BEGIN Supplied records

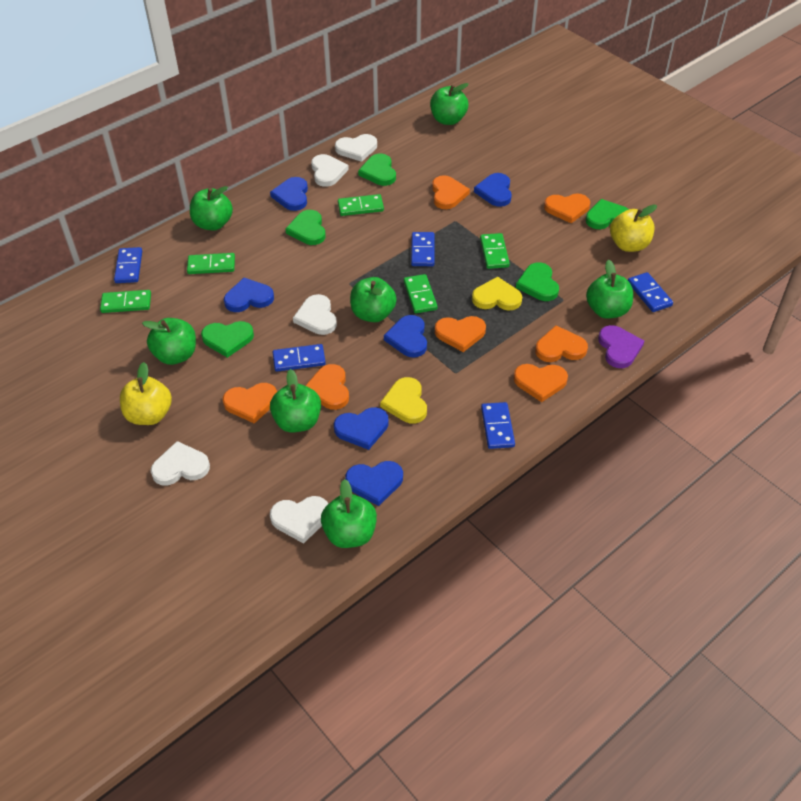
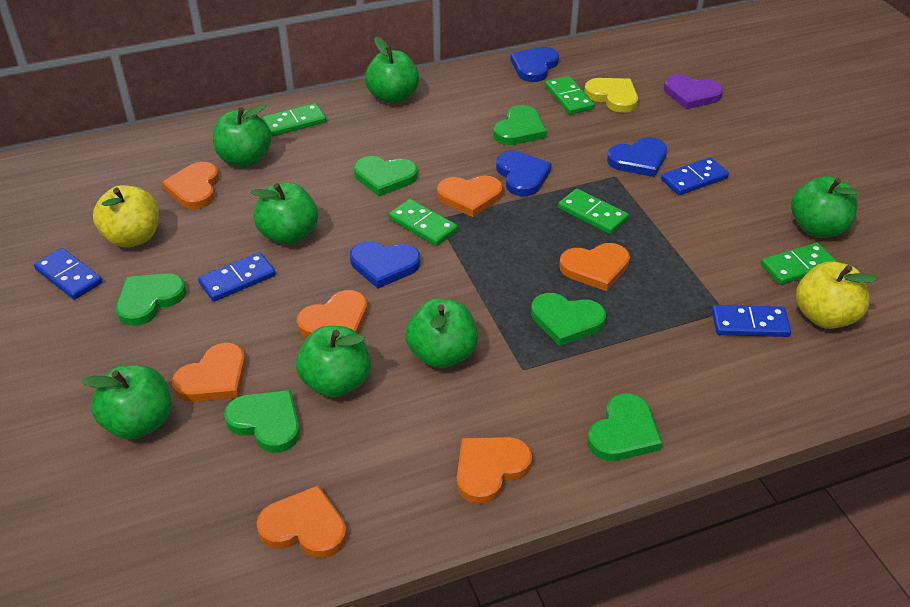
blue domino: 5 -> 4
blue heart: 6 -> 4
green heart: 5 -> 6
white heart: 5 -> 0
yellow heart: 2 -> 1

END Supplied records

Instructions to follow: What belongs in the answer is each line above, reproduced exactly, and no picture.

Exercise solution:
blue domino: 5 -> 4
blue heart: 6 -> 4
green heart: 5 -> 6
white heart: 5 -> 0
yellow heart: 2 -> 1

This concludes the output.